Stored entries
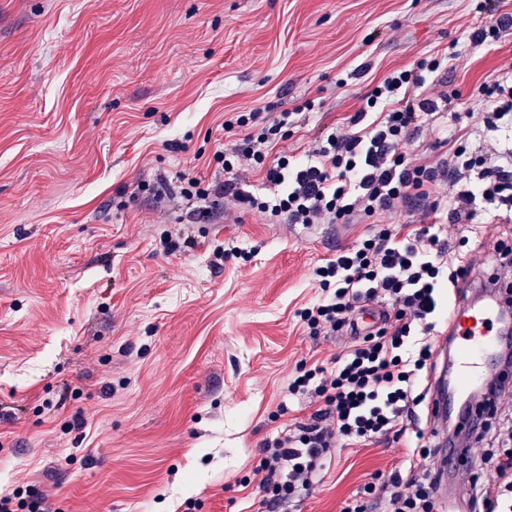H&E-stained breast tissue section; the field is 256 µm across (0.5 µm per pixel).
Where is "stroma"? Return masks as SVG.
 Returning <instances> with one entry per match:
<instances>
[{
    "instance_id": "35a3bbf8",
    "label": "stroma",
    "mask_w": 512,
    "mask_h": 512,
    "mask_svg": "<svg viewBox=\"0 0 512 512\" xmlns=\"http://www.w3.org/2000/svg\"><path fill=\"white\" fill-rule=\"evenodd\" d=\"M479 0H0V494L31 484L54 512H259L242 485L265 438L320 409L290 397L300 360L348 342L295 313L310 275L380 225L269 224L234 209L207 223L138 183L214 178L228 112L299 110L278 148L301 156L394 68L457 52L424 91L456 90L480 126L481 84L512 67V30L471 49ZM190 243L168 255L163 234ZM449 256L512 244V219L446 224ZM241 257L217 256L219 246ZM250 261H243V254ZM56 401L53 409L44 400ZM86 425L68 429L74 415ZM403 444L338 447L280 512H340Z\"/></svg>"
}]
</instances>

WRITTEN TASK
Do not include images; quote all of the entries above exactly.

THE REPLY
H&E-stained breast tissue section; the field is 256 µm across (0.5 µm per pixel).
Where is "stroma"? Return masks as SVG.
 Returning <instances> with one entry per match:
<instances>
[{
    "instance_id": "35a3bbf8",
    "label": "stroma",
    "mask_w": 512,
    "mask_h": 512,
    "mask_svg": "<svg viewBox=\"0 0 512 512\" xmlns=\"http://www.w3.org/2000/svg\"><path fill=\"white\" fill-rule=\"evenodd\" d=\"M479 0H0V494L31 484L54 512H259L242 485L265 438L320 409L290 397L300 360L348 342L295 313L310 275L380 225L269 224L234 209L207 223L138 183L214 178L228 112L299 110L278 148L301 156L394 68L457 52L424 91L456 90L480 126L481 84L512 67V30L471 49ZM190 243L168 255L163 234ZM449 256L512 244V219L446 224ZM241 257L217 256L219 246ZM250 261H243V254ZM56 401L53 409L44 400ZM86 425L68 429L74 415ZM403 444L338 447L280 512H340Z\"/></svg>"
}]
</instances>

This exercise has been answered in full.